Only the lines from the one containing "- added: pink light bulb (417, 293)" through the end of the entries are wanted, retyped exactly and without pictures.

Records provided Block Start

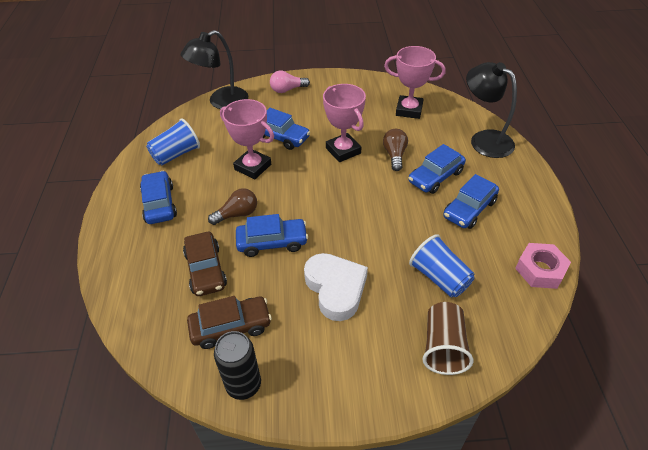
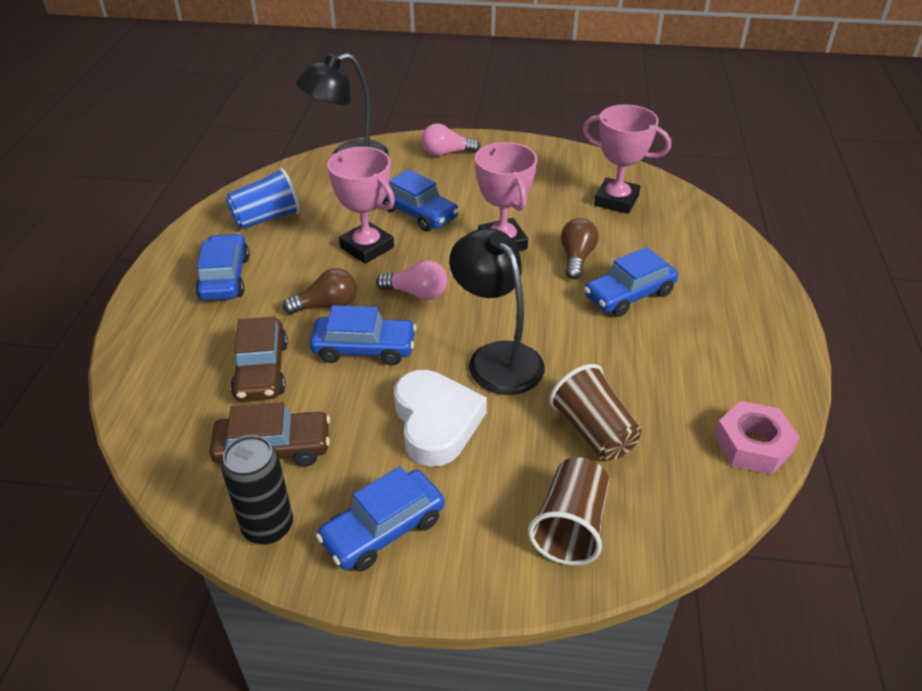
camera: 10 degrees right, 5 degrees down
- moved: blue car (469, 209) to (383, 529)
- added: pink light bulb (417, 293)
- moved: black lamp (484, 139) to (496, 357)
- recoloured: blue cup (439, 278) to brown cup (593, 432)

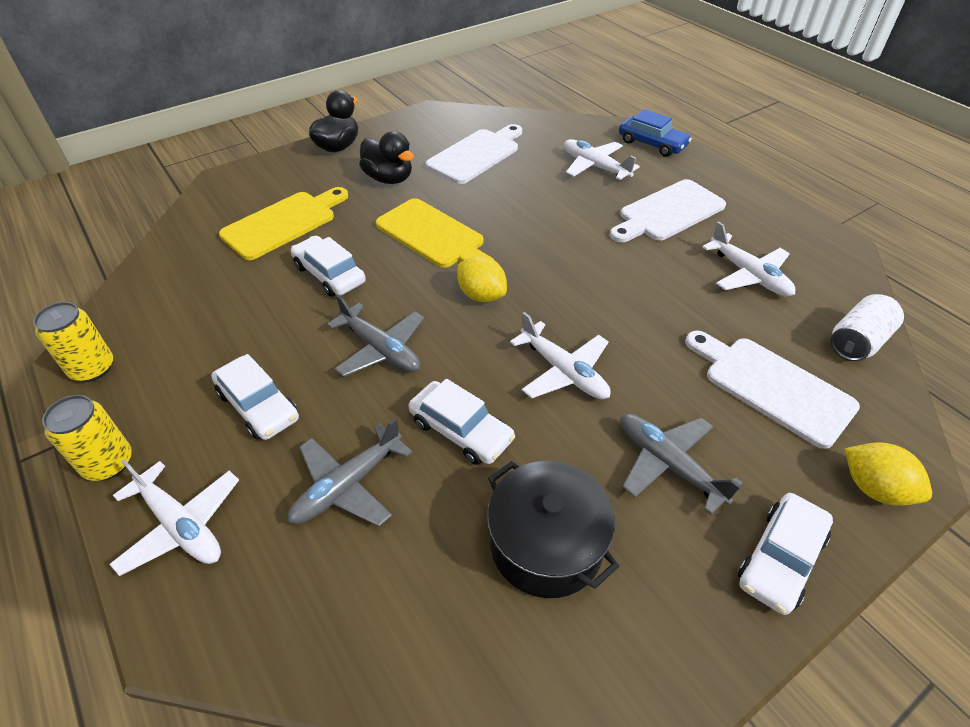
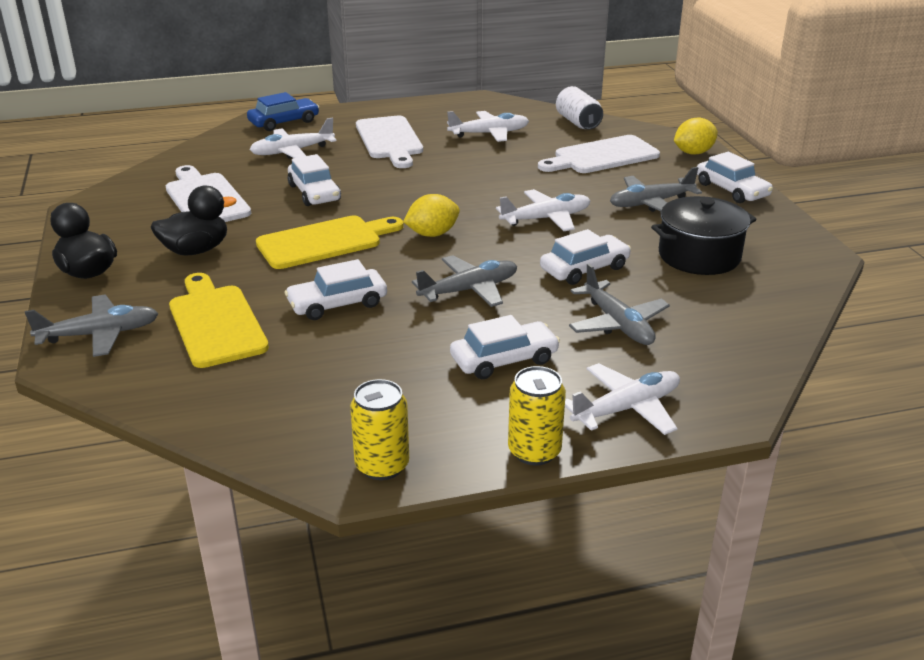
camera: 70 degrees left, 15 degrees down
- added: grey plane (100, 334)
- added: white car (314, 193)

Records provided Block End

**Answer space:**
- added: pink light bulb (417, 293)
- moved: black lamp (484, 139) to (496, 357)
- recoloured: blue cup (439, 278) to brown cup (593, 432)

camera: 70 degrees left, 15 degrees down
- added: grey plane (100, 334)
- added: white car (314, 193)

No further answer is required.